··· Data shown ···
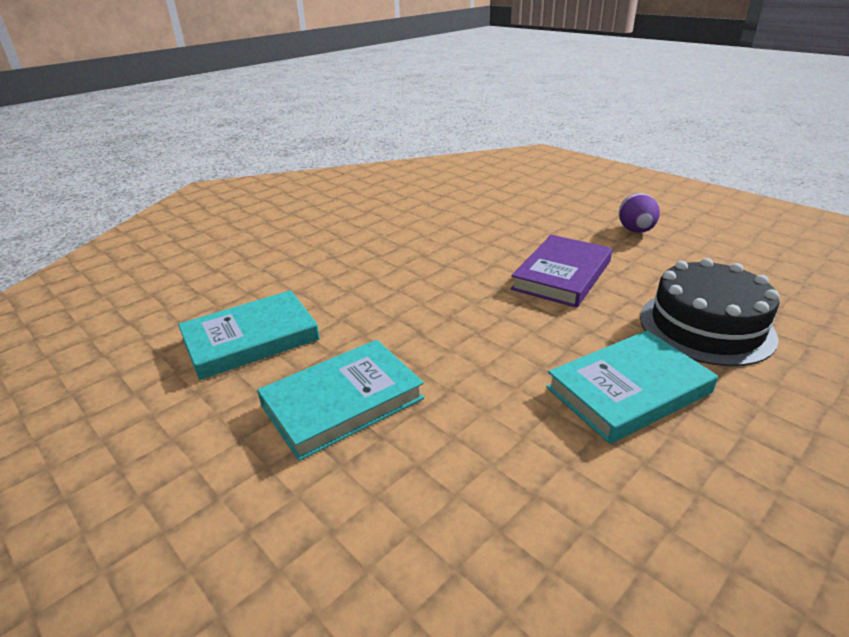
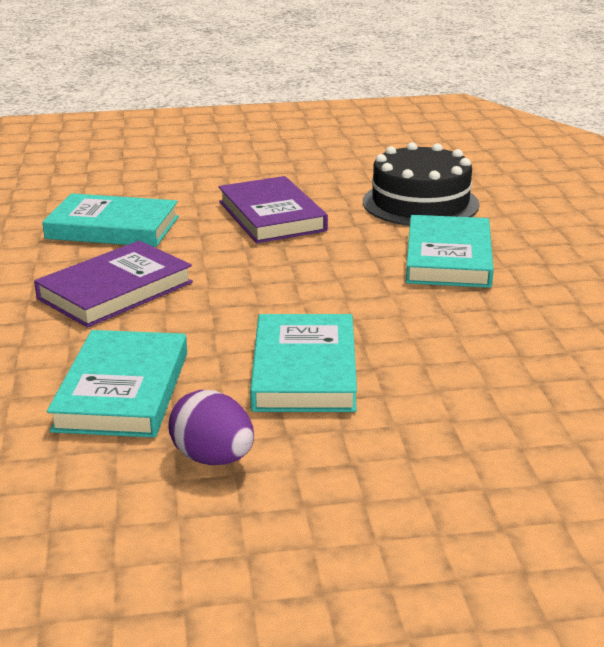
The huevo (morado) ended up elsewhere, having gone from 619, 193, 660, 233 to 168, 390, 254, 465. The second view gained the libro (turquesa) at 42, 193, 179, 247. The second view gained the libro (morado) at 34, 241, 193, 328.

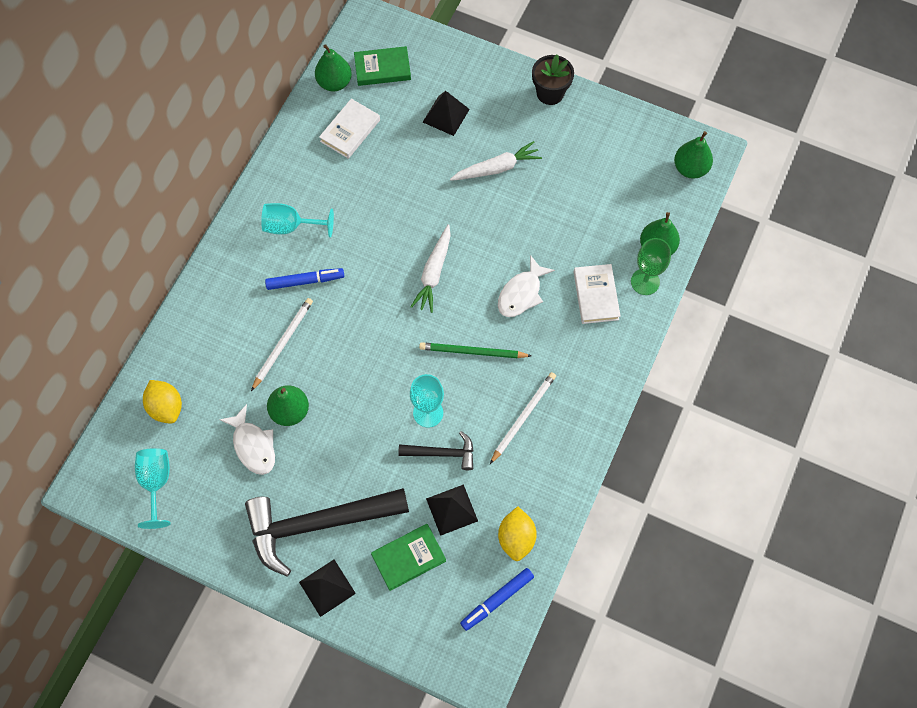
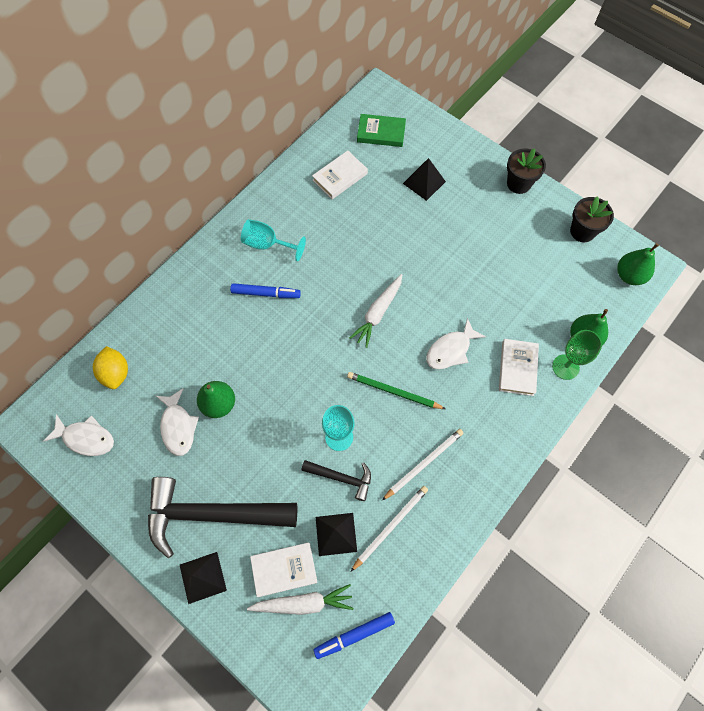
The second view lost the pera (verde) at 315, 44, 352, 92. The zanahoria (blanco) ended up elsewhere, having gone from 450, 141, 542, 181 to 247, 584, 353, 615. The lápiz (blanco) ended up elsewhere, having gone from 251, 298, 313, 391 to 350, 486, 428, 572. Where the copa (turquesa) stood at 135, 448, 171, 529, the pez (blanco) came to stand at 44, 415, 114, 456. The second view lost the limón (amarillo) at 498, 506, 537, 561. What was the libro (verde) at 371, 524, 446, 591 turned into the libro (blanco) at 250, 542, 318, 597. The second view gained the maceta (negro) at 570, 196, 614, 242.

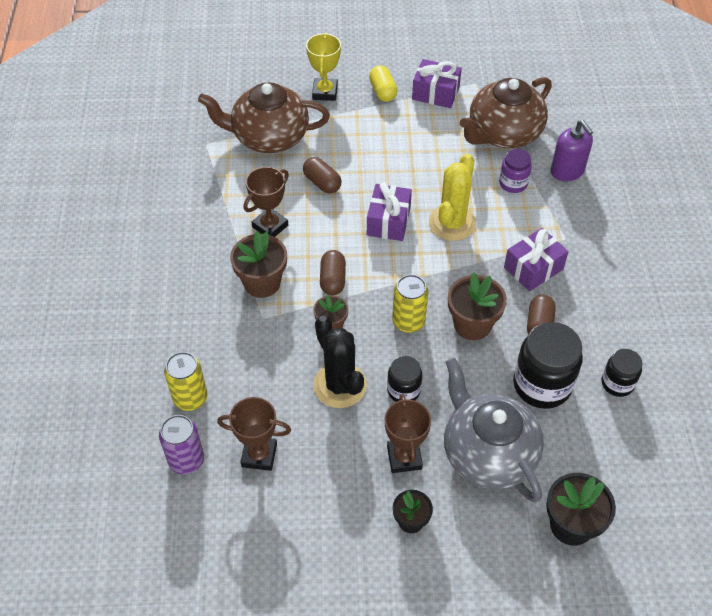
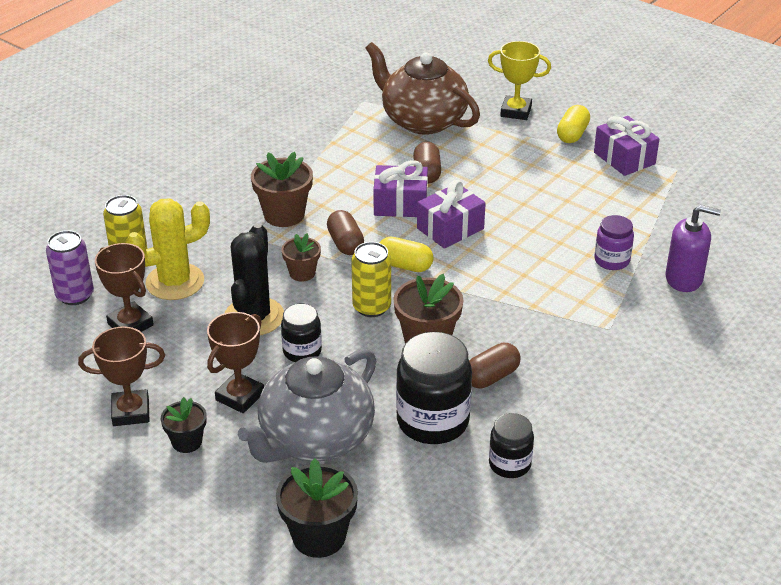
The trofeo (amarillo) at 306, 33, 341, 101 ended up facing another way, 60 degrees clockwise from before. The second view lost the tetera (marrón) at 460, 77, 552, 148. The dispensador de jabón (morado) at 551, 120, 593, 181 ended up facing another way, 90 degrees counterclockwise from before. The cactus (amarillo) ended up elsewhere, having gone from 429, 153, 476, 241 to 126, 198, 210, 300. The trofeo (marrón) ended up elsewhere, having gone from 244, 167, 289, 237 to 78, 327, 165, 426. The regalo (morado) ended up elsewhere, having gone from 504, 228, 569, 291 to 373, 160, 428, 217. The cápsula (marrón) at 320, 250, 346, 295 ended up facing another way, 60 degrees counterclockwise from before. The tetera (gris) at 444, 357, 544, 503 ended up facing another way, 150 degrees counterclockwise from before. The second view gained the cápsula (amarillo) at 380, 237, 433, 272.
···
Take every line of the material and copy it exactly, leaving out the pictures.

The huevo (morado) ended up elsewhere, having gone from 619, 193, 660, 233 to 168, 390, 254, 465. The second view gained the libro (turquesa) at 42, 193, 179, 247. The second view gained the libro (morado) at 34, 241, 193, 328.

The second view lost the pera (verde) at 315, 44, 352, 92. The zanahoria (blanco) ended up elsewhere, having gone from 450, 141, 542, 181 to 247, 584, 353, 615. The lápiz (blanco) ended up elsewhere, having gone from 251, 298, 313, 391 to 350, 486, 428, 572. Where the copa (turquesa) stood at 135, 448, 171, 529, the pez (blanco) came to stand at 44, 415, 114, 456. The second view lost the limón (amarillo) at 498, 506, 537, 561. What was the libro (verde) at 371, 524, 446, 591 turned into the libro (blanco) at 250, 542, 318, 597. The second view gained the maceta (negro) at 570, 196, 614, 242.

The trofeo (amarillo) at 306, 33, 341, 101 ended up facing another way, 60 degrees clockwise from before. The second view lost the tetera (marrón) at 460, 77, 552, 148. The dispensador de jabón (morado) at 551, 120, 593, 181 ended up facing another way, 90 degrees counterclockwise from before. The cactus (amarillo) ended up elsewhere, having gone from 429, 153, 476, 241 to 126, 198, 210, 300. The trofeo (marrón) ended up elsewhere, having gone from 244, 167, 289, 237 to 78, 327, 165, 426. The regalo (morado) ended up elsewhere, having gone from 504, 228, 569, 291 to 373, 160, 428, 217. The cápsula (marrón) at 320, 250, 346, 295 ended up facing another way, 60 degrees counterclockwise from before. The tetera (gris) at 444, 357, 544, 503 ended up facing another way, 150 degrees counterclockwise from before. The second view gained the cápsula (amarillo) at 380, 237, 433, 272.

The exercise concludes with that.